* [SHORT EXERCISE] Can you write out the following data line for line, leaving every character unchanged?

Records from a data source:
++++++++++

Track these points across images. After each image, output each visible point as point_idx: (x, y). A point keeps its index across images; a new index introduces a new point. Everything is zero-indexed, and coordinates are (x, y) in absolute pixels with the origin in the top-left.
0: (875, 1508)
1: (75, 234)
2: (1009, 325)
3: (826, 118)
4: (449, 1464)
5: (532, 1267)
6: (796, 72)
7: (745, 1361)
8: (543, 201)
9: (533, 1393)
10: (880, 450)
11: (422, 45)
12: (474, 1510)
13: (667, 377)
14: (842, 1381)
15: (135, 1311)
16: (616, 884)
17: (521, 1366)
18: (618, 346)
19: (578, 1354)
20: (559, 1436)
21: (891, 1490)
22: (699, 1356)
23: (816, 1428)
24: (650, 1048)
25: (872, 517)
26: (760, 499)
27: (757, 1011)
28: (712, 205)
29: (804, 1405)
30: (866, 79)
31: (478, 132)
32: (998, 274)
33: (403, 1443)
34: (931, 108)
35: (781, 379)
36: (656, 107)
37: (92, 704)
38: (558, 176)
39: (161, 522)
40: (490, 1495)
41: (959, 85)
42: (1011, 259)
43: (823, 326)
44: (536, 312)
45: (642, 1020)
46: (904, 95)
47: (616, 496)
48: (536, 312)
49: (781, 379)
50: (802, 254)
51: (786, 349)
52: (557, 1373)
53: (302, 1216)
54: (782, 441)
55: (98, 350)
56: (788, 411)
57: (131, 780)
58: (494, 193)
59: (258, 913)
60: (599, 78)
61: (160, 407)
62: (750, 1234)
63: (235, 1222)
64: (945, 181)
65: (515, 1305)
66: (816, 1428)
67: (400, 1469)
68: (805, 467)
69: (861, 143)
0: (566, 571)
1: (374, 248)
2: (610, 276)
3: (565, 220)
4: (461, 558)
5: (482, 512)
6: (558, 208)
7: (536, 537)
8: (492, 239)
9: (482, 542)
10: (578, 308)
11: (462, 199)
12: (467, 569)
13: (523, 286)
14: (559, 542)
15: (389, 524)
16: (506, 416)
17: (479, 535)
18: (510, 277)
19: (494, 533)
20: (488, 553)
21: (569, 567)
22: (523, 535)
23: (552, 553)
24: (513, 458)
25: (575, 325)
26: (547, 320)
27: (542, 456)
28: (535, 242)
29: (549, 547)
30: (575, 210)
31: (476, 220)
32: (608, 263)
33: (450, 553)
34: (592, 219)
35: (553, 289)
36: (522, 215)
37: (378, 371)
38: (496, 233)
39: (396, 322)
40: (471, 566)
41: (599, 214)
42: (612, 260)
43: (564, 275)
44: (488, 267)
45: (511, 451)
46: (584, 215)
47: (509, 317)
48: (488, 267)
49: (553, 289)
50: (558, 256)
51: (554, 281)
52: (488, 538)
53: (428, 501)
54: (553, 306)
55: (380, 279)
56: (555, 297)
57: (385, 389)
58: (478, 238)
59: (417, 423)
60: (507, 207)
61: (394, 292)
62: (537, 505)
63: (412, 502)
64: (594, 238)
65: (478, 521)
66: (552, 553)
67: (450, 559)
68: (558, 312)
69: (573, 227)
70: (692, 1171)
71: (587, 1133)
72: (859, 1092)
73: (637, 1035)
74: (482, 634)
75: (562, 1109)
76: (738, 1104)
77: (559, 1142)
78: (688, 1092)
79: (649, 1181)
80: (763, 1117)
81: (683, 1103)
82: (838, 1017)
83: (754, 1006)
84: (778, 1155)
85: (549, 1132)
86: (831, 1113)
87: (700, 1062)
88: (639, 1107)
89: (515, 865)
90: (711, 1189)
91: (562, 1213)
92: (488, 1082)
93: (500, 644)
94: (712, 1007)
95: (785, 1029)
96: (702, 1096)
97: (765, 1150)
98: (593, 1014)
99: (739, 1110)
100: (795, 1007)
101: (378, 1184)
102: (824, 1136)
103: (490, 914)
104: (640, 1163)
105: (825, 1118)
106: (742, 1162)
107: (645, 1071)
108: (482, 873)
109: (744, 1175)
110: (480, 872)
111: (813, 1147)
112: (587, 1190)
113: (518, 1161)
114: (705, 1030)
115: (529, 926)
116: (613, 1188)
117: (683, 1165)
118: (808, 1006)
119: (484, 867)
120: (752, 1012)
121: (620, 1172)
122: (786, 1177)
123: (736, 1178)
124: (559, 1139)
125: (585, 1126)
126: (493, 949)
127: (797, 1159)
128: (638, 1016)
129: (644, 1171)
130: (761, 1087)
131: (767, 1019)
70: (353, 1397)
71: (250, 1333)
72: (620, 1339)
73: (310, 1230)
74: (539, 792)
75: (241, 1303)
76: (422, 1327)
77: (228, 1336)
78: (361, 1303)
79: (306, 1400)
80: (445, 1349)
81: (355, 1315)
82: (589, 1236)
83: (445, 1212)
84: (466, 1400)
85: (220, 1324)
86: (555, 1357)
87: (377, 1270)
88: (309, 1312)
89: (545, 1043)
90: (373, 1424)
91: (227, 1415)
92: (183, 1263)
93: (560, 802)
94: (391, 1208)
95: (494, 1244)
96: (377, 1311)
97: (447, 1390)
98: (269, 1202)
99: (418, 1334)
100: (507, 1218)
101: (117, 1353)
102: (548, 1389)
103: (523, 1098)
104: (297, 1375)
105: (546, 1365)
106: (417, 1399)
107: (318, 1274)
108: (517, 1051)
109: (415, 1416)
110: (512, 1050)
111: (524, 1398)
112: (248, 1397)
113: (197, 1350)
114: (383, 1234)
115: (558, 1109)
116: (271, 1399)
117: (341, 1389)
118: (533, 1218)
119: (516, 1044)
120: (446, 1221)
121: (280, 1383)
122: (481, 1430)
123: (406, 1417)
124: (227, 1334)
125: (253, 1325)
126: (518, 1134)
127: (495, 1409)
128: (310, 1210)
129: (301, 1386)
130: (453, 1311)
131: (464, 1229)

++++++++++

* [PROBLEM SOLUTION]
Track these points across images. After each image, output each visible point as point_idx: (x, y). A point keeps its index across images; a new index introduces a new point. Everything is zero-indexed, and coordinates are (x, y) in absolute pixels with the origin in the top-left.
0: (875, 1508)
1: (75, 234)
2: (1009, 325)
3: (826, 118)
4: (449, 1464)
5: (532, 1267)
6: (796, 72)
7: (745, 1361)
8: (543, 201)
9: (533, 1393)
10: (880, 450)
11: (422, 45)
12: (474, 1510)
13: (667, 377)
14: (842, 1381)
15: (135, 1311)
16: (616, 884)
17: (521, 1366)
18: (618, 346)
19: (578, 1354)
20: (559, 1436)
21: (891, 1490)
22: (699, 1356)
23: (816, 1428)
24: (650, 1048)
25: (872, 517)
26: (760, 499)
27: (757, 1011)
28: (712, 205)
29: (804, 1405)
30: (866, 79)
31: (478, 132)
32: (998, 274)
33: (403, 1443)
34: (931, 108)
35: (781, 379)
36: (656, 107)
37: (92, 704)
38: (558, 176)
39: (161, 522)
40: (490, 1495)
41: (959, 85)
42: (1011, 259)
43: (823, 326)
44: (536, 312)
45: (642, 1020)
46: (904, 95)
47: (616, 496)
48: (536, 312)
49: (781, 379)
50: (802, 254)
51: (786, 349)
52: (557, 1373)
53: (302, 1216)
54: (782, 441)
55: (98, 350)
56: (788, 411)
57: (131, 780)
58: (494, 193)
59: (258, 913)
60: (599, 78)
61: (160, 407)
62: (750, 1234)
63: (235, 1222)
64: (945, 181)
65: (515, 1305)
66: (816, 1428)
67: (400, 1469)
68: (805, 467)
69: (861, 143)
0: (566, 571)
1: (374, 248)
2: (610, 276)
3: (565, 220)
4: (461, 558)
5: (482, 512)
6: (558, 208)
7: (536, 537)
8: (492, 239)
9: (482, 542)
10: (578, 308)
11: (462, 199)
12: (467, 569)
13: (523, 286)
14: (559, 542)
15: (389, 524)
16: (506, 416)
17: (479, 535)
18: (510, 277)
19: (494, 533)
20: (488, 553)
21: (569, 567)
22: (523, 535)
23: (552, 553)
24: (513, 458)
25: (575, 325)
26: (547, 320)
27: (542, 456)
28: (535, 242)
29: (549, 547)
30: (575, 210)
31: (476, 220)
32: (608, 263)
33: (450, 553)
34: (592, 219)
35: (553, 289)
36: (522, 215)
37: (378, 371)
38: (496, 233)
39: (396, 322)
40: (471, 566)
41: (599, 214)
42: (612, 260)
43: (564, 275)
44: (488, 267)
45: (511, 451)
46: (584, 215)
47: (509, 317)
48: (488, 267)
49: (553, 289)
50: (558, 256)
51: (554, 281)
52: (488, 538)
53: (428, 501)
54: (553, 306)
55: (380, 279)
56: (555, 297)
57: (385, 389)
58: (478, 238)
59: (417, 423)
60: (507, 207)
61: (394, 292)
62: (537, 505)
63: (412, 502)
64: (594, 238)
65: (478, 521)
66: (552, 553)
67: (450, 559)
68: (558, 312)
69: (573, 227)
70: (692, 1171)
71: (587, 1133)
72: (859, 1092)
73: (637, 1035)
74: (482, 634)
75: (562, 1109)
76: (738, 1104)
77: (559, 1142)
78: (688, 1092)
79: (649, 1181)
80: (763, 1117)
81: (683, 1103)
82: (838, 1017)
83: (754, 1006)
84: (778, 1155)
85: (549, 1132)
86: (831, 1113)
87: (700, 1062)
88: (639, 1107)
89: (515, 865)
90: (711, 1189)
91: (562, 1213)
92: (488, 1082)
93: (500, 644)
94: (712, 1007)
95: (785, 1029)
96: (702, 1096)
97: (765, 1150)
98: (593, 1014)
99: (739, 1110)
100: (795, 1007)
101: (378, 1184)
102: (824, 1136)
103: (490, 914)
104: (640, 1163)
105: (825, 1118)
106: (742, 1162)
107: (645, 1071)
108: (482, 873)
109: (744, 1175)
110: (480, 872)
111: (813, 1147)
112: (587, 1190)
113: (518, 1161)
114: (705, 1030)
115: (529, 926)
116: (613, 1188)
117: (683, 1165)
118: (808, 1006)
119: (484, 867)
120: (752, 1012)
121: (620, 1172)
122: (786, 1177)
123: (736, 1178)
124: (559, 1139)
125: (585, 1126)
126: (493, 949)
127: (797, 1159)
128: (638, 1016)
129: (644, 1171)
130: (761, 1087)
131: (767, 1019)
70: (353, 1397)
71: (250, 1333)
72: (620, 1339)
73: (310, 1230)
74: (539, 792)
75: (241, 1303)
76: (422, 1327)
77: (228, 1336)
78: (361, 1303)
79: (306, 1400)
80: (445, 1349)
81: (355, 1315)
82: (589, 1236)
83: (445, 1212)
84: (466, 1400)
85: (220, 1324)
86: (555, 1357)
87: (377, 1270)
88: (309, 1312)
89: (545, 1043)
90: (373, 1424)
91: (227, 1415)
92: (183, 1263)
93: (560, 802)
94: (391, 1208)
95: (494, 1244)
96: (377, 1311)
97: (447, 1390)
98: (269, 1202)
99: (418, 1334)
100: (507, 1218)
101: (117, 1353)
102: (548, 1389)
103: (523, 1098)
104: (297, 1375)
105: (546, 1365)
106: (417, 1399)
107: (318, 1274)
108: (517, 1051)
109: (415, 1416)
110: (512, 1050)
111: (524, 1398)
112: (248, 1397)
113: (197, 1350)
114: (383, 1234)
115: (558, 1109)
116: (271, 1399)
117: (341, 1389)
118: (533, 1218)
119: (516, 1044)
120: (446, 1221)
121: (280, 1383)
122: (481, 1430)
123: (406, 1417)
124: (227, 1334)
125: (253, 1325)
126: (518, 1134)
127: (495, 1409)
128: (310, 1210)
129: (301, 1386)
130: (453, 1311)
131: (464, 1229)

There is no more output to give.